- _Work instruction_: Each record that follows should be repeated exactly, minus any images.

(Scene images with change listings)
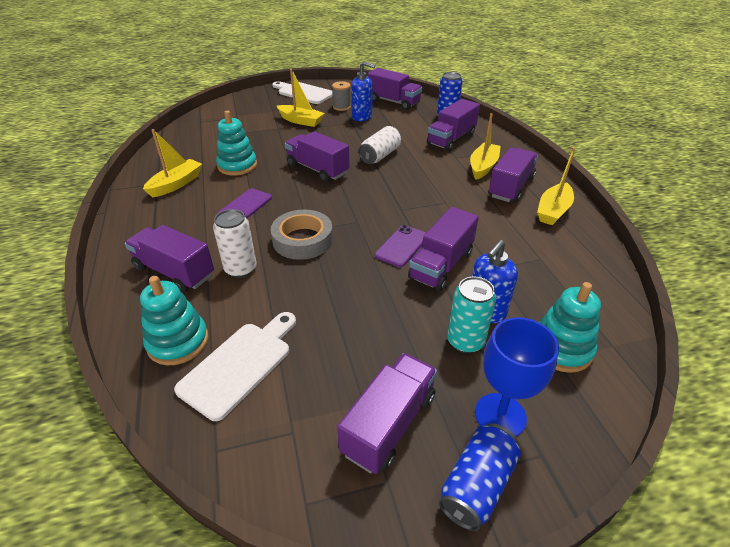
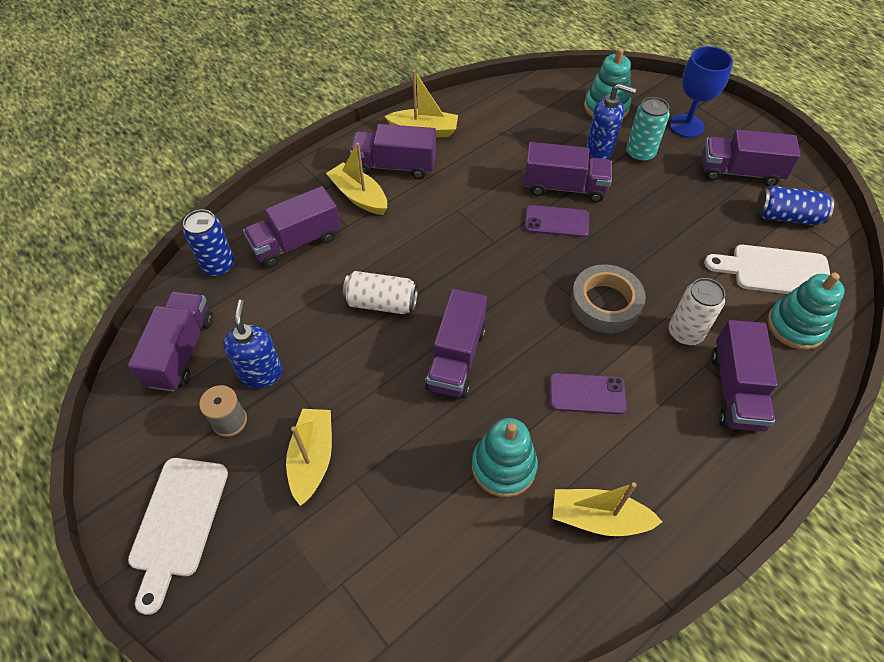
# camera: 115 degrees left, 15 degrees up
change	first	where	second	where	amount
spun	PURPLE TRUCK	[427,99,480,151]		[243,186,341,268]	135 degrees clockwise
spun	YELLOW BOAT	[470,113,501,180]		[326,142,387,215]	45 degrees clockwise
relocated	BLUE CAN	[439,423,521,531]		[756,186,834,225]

- _Exercise solution_:
# camera: 115 degrees left, 15 degrees up
change	first	where	second	where	amount
spun	PURPLE TRUCK	[427,99,480,151]		[243,186,341,268]	135 degrees clockwise
spun	YELLOW BOAT	[470,113,501,180]		[326,142,387,215]	45 degrees clockwise
relocated	BLUE CAN	[439,423,521,531]		[756,186,834,225]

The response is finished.